PROBLEM TO WORK ON :: Please write out exactly, and only, the lines from the first in the material below to the line containing "(304, 340) = (187, 282): none -> pink brush", both included.

SUPPLIED MATERIAL ::
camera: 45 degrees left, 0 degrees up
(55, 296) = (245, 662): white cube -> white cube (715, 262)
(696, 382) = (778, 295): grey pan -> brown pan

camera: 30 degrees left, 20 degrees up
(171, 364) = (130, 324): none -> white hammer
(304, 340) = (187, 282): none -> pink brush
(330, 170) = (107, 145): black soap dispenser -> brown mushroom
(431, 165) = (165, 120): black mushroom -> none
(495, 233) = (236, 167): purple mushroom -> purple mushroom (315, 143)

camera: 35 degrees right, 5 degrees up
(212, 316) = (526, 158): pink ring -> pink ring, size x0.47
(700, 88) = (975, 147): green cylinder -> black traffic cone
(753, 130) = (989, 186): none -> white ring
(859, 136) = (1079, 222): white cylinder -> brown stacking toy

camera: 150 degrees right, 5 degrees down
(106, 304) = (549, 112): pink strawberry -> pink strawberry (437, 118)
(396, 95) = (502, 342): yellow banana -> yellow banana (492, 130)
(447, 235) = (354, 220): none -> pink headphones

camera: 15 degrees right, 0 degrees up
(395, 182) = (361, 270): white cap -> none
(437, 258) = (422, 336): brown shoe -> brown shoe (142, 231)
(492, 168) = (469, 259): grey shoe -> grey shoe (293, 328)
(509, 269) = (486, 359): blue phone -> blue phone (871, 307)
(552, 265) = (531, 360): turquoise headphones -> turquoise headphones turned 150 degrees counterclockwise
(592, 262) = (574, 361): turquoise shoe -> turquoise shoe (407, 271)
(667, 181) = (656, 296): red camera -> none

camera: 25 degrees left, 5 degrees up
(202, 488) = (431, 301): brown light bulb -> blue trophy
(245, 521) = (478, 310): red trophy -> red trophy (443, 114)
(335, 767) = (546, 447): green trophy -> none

WRITTEN ANSWER ::
camera: 45 degrees left, 0 degrees up
(55, 296) = (245, 662): white cube -> white cube (715, 262)
(696, 382) = (778, 295): grey pan -> brown pan

camera: 30 degrees left, 20 degrees up
(171, 364) = (130, 324): none -> white hammer
(304, 340) = (187, 282): none -> pink brush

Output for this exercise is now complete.